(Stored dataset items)
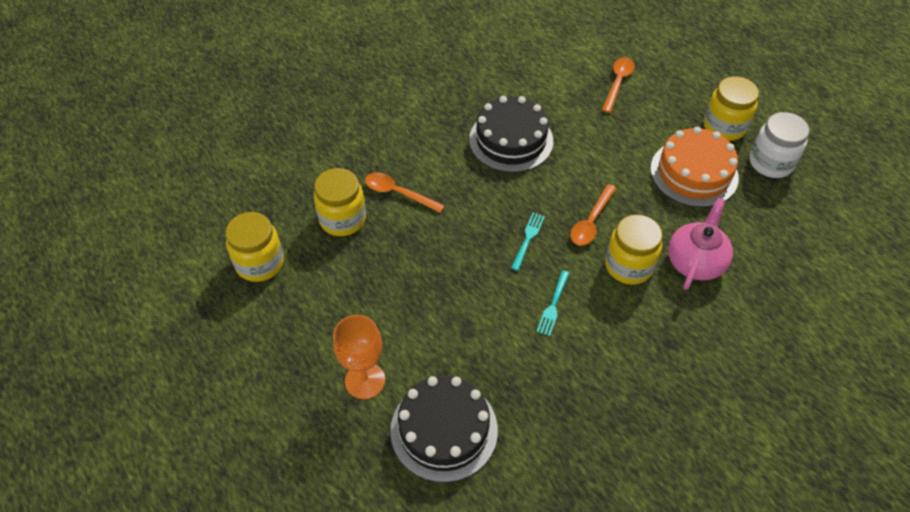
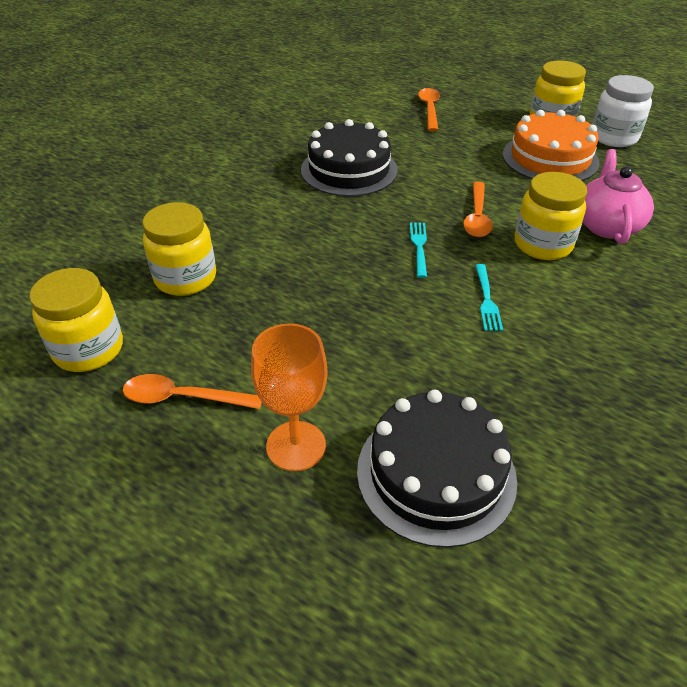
camera: 20 degrees left, 10 degrees down
orange spoon [365,172,445,213] -> orange spoon moved to [123,374,262,409]

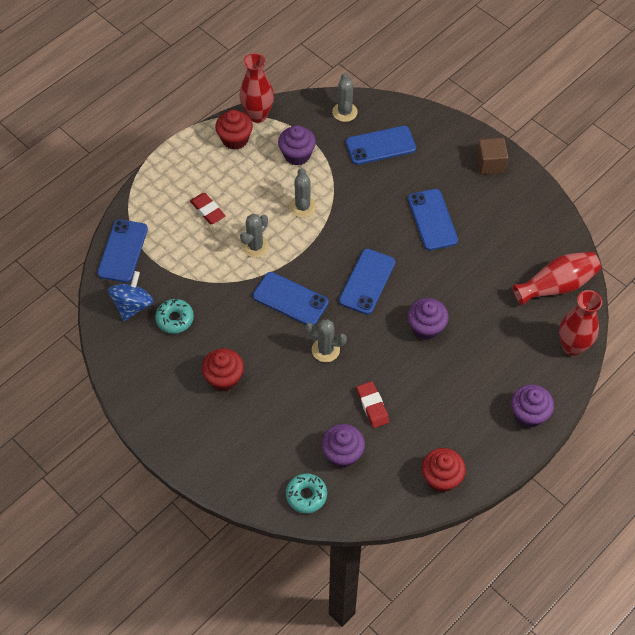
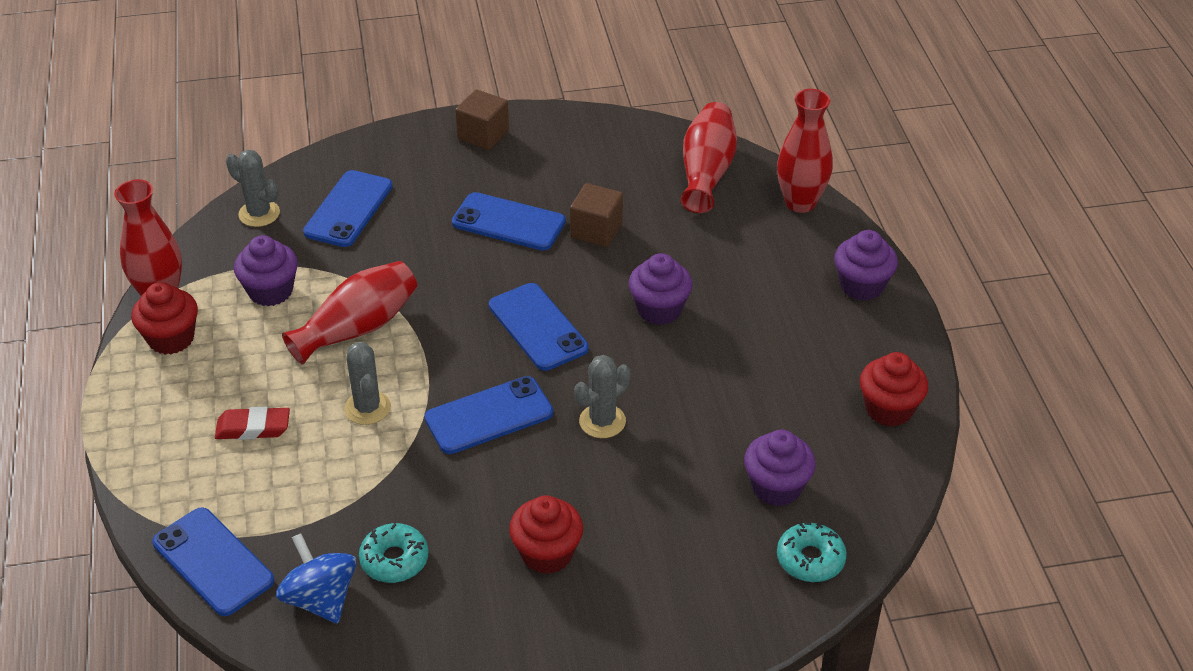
camera: 55 degrees left, 15 degrees down
grey cactus [290,168,316,218] -> red vase [282,261,417,365]
red eraser [357,381,389,428] -> none
none -> brown cube [570,183,623,247]

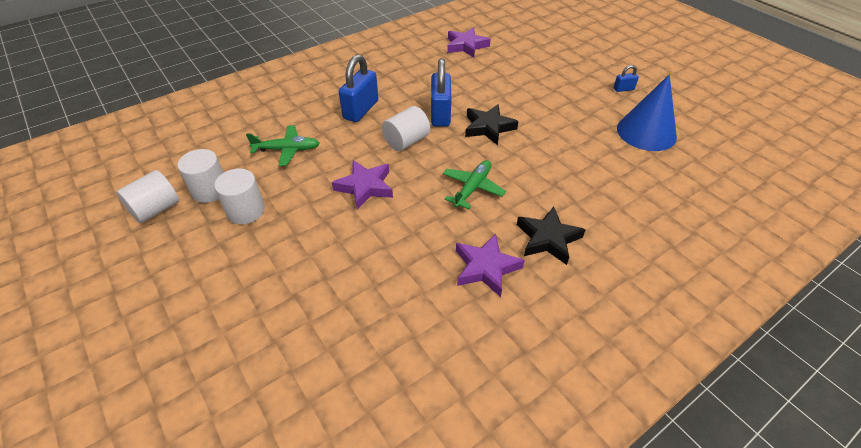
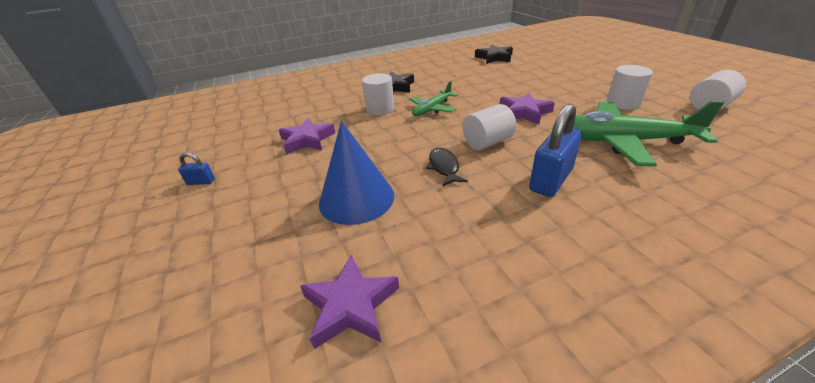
camera: 165 degrees left, 10 degrees down
white cylinder [177,149,224,203] -> white cylinder moved to [362,73,394,115]
green plane [246,125,320,166] -> green plane [573,101,724,166], size x1.83
blue padlock [431,58,451,127] -> black fish [426,148,468,187]
purple star [456,234,525,297] -> purple star moved to [279,118,335,154]
black star [465,104,519,145] -> black star moved to [475,45,513,64]
blue cone [617,74,677,151] -> blue cone moved to [319,121,394,225]

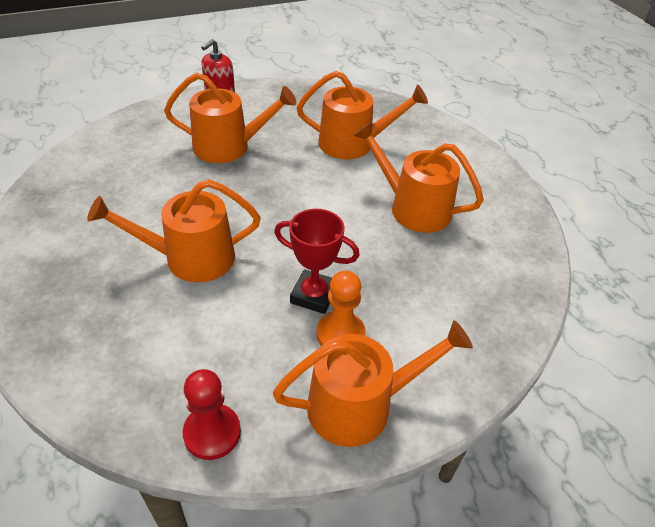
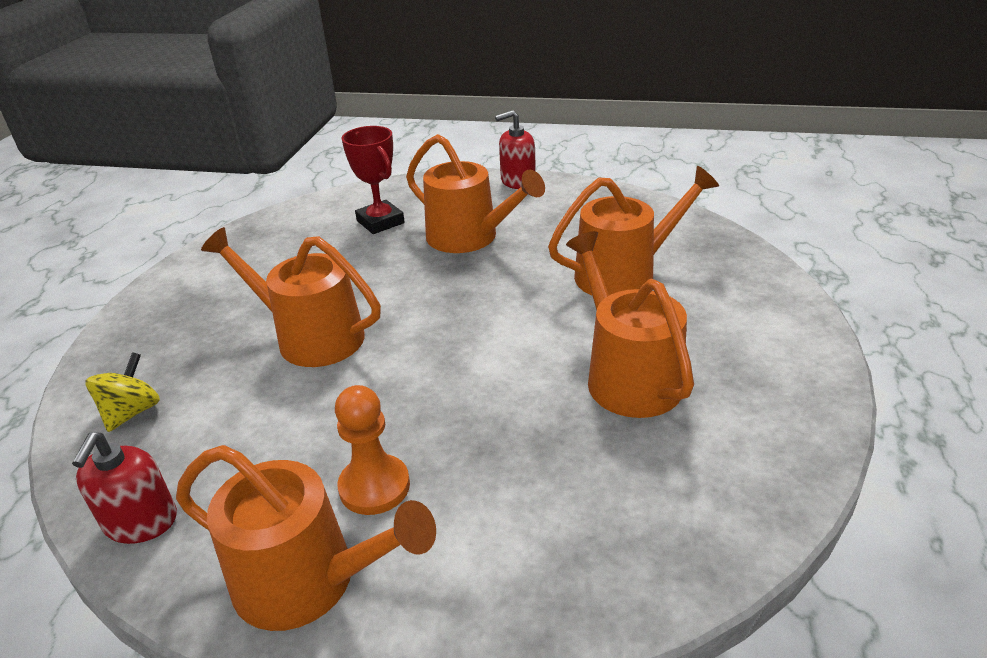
camera: 40 degrees right, 10 degrees down
red pawn [183,369,241,460] -> red soap dispenser [72,432,177,544]
red trophy [274,209,360,314] -> red trophy moved to [341,126,405,234]
orange watering can [297,71,428,159] -> orange watering can turned 60 degrees counterclockwise [548,166,719,296]
none -> yellow spinning top [85,352,160,432]

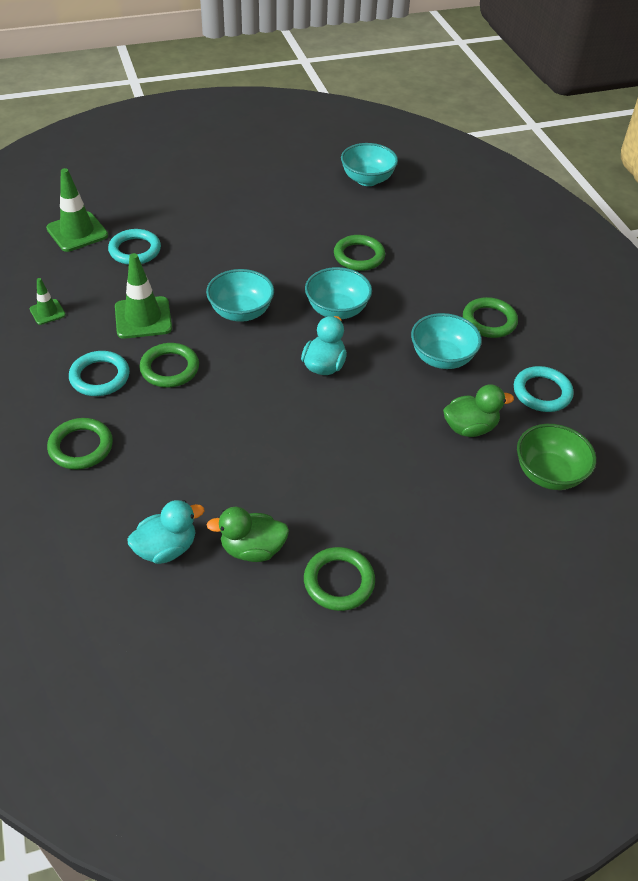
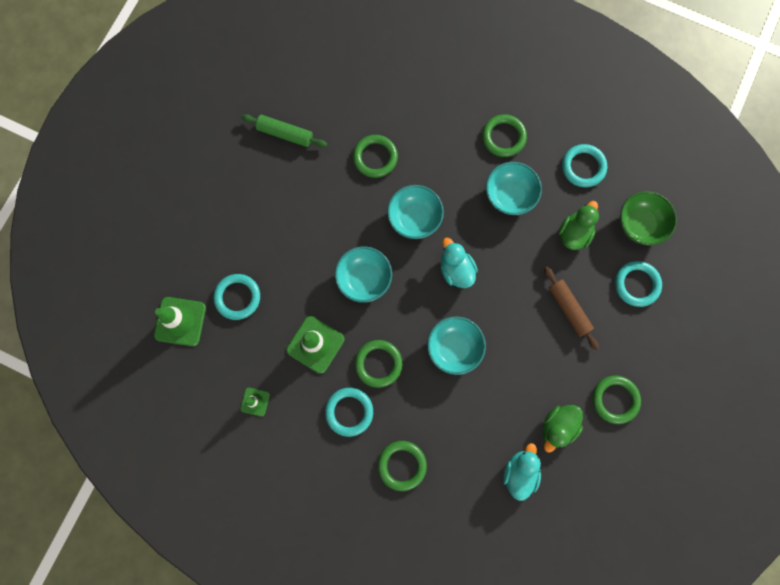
camera: 45 degrees left, 30 degrees up
turquoise bowl [341,143,398,186] -> turquoise bowl moved to [427,316,486,375]
none -> green rolling pin [242,114,327,148]
none -> brown rolling pin [544,267,599,350]
none -> turquoise ring [615,261,662,307]

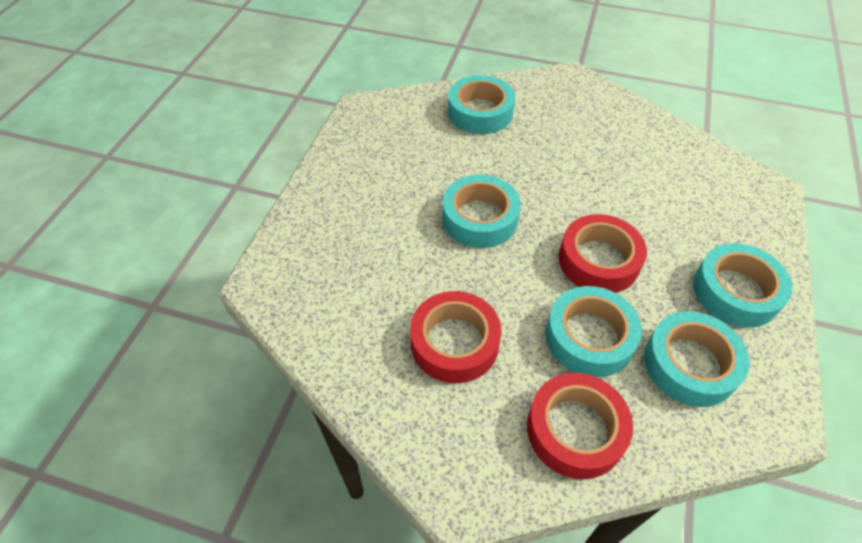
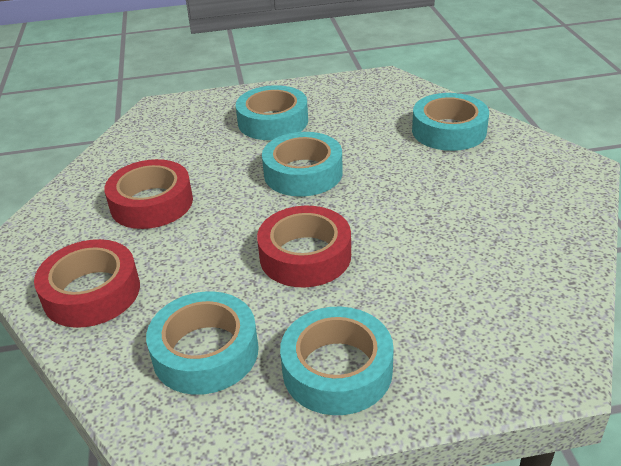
camera: 65 degrees right, 15 degrees down
turquoise tape [545,286,642,377] -> turquoise tape moved to [236,85,308,140]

• [EXERCISE REQUIREMENTS] In the data above, retype only the stretch from the line with "blue padlock [431,58,451,127]" through the line with "red trophy [274,209,360,314]", word for word, and skip any pictures.

• [YOUR RESPONSE]
blue padlock [431,58,451,127] -> black fish [426,148,468,187]
purple star [456,234,525,297] -> purple star moved to [279,118,335,154]
black star [465,104,519,145] -> black star moved to [475,45,513,64]
blue cone [617,74,677,151] -> blue cone moved to [319,121,394,225]

camera: 40 degrees right, 10 degrees down
red pawn [183,369,241,460] -> red soap dispenser [72,432,177,544]
red trophy [274,209,360,314] -> red trophy moved to [341,126,405,234]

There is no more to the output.